#### TASK OBJECTIVE
Repeat the listing that follows character for character, omitting images.

━━━ INFORMATION GIVEN ━━━

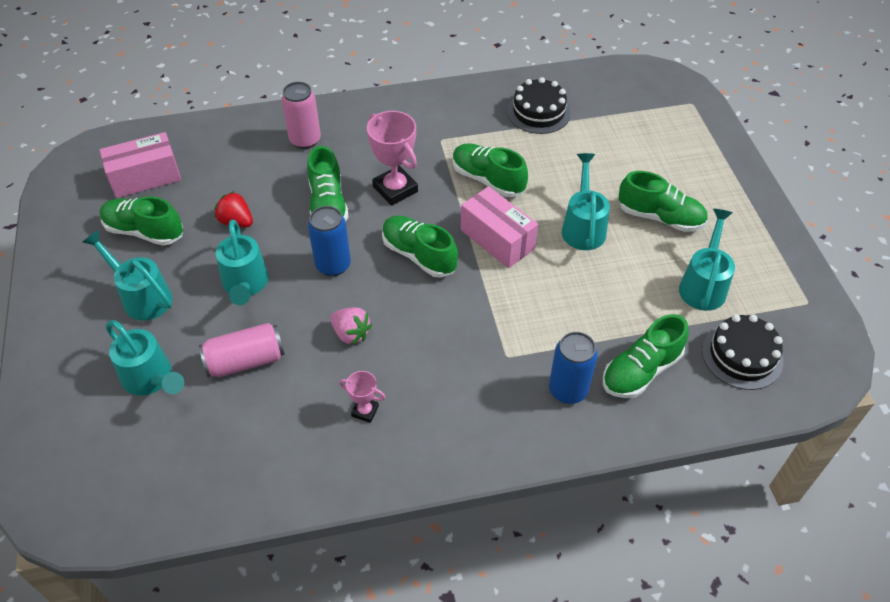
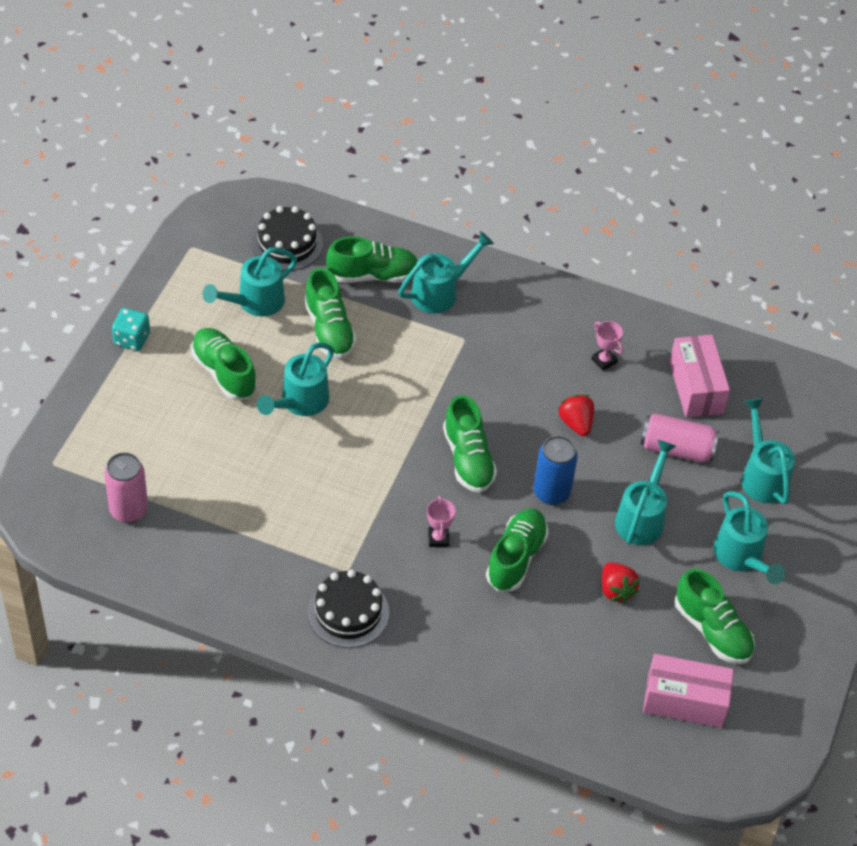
camera: 150 degrees left, 0 degrees up
pink can [281,82,321,149] -> pink can moved to [104,452,148,523]
pink strawberry [330,307,372,345] -> red strawberry [559,394,594,436]
pink trophy [367,111,418,206] -> pink trophy [427,496,455,547], size x0.53
green shoe [453,143,528,197] -> green shoe moved to [304,268,357,359]
pink box [461,186,538,268] -> pink box moved to [669,335,730,418]
black cake [507,77,571,134] -> black cake moved to [307,569,389,648]
blue can [549,332,598,404] -> turquoise watering can [398,231,494,313]
none -> turquoise dice [112,308,150,351]

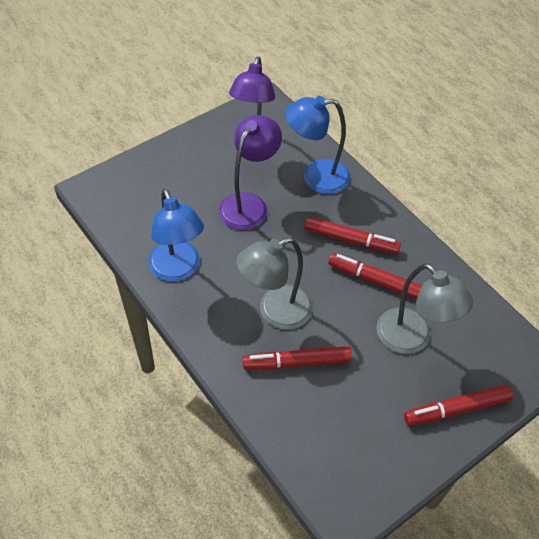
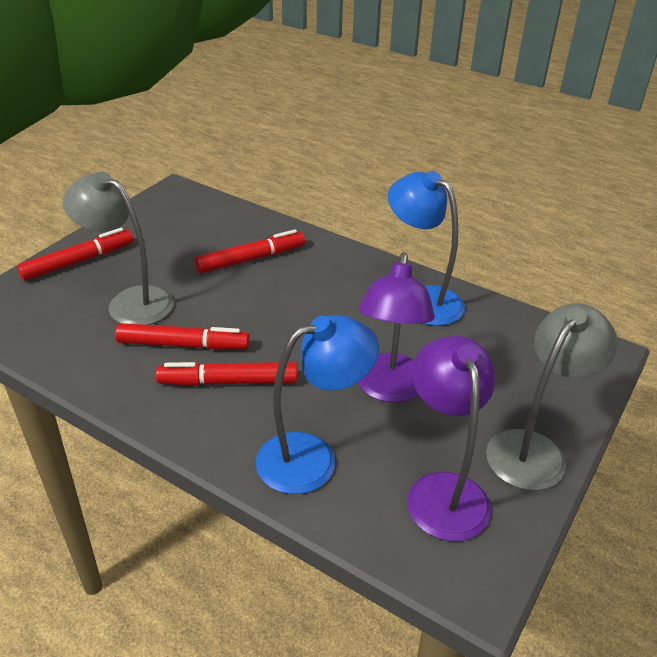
camera: 160 degrees right, 15 degrees down
grey lamp [236,237,313,330] -> grey lamp moved to [486,303,618,491]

━━━

#### ANSWER TO THE PROBLEM
camera: 150 degrees left, 0 degrees up
pink can [281,82,321,149] -> pink can moved to [104,452,148,523]
pink strawberry [330,307,372,345] -> red strawberry [559,394,594,436]
pink trophy [367,111,418,206] -> pink trophy [427,496,455,547], size x0.53
green shoe [453,143,528,197] -> green shoe moved to [304,268,357,359]
pink box [461,186,538,268] -> pink box moved to [669,335,730,418]
black cake [507,77,571,134] -> black cake moved to [307,569,389,648]
blue can [549,332,598,404] -> turquoise watering can [398,231,494,313]
none -> turquoise dice [112,308,150,351]

camera: 160 degrees right, 15 degrees down
grey lamp [236,237,313,330] -> grey lamp moved to [486,303,618,491]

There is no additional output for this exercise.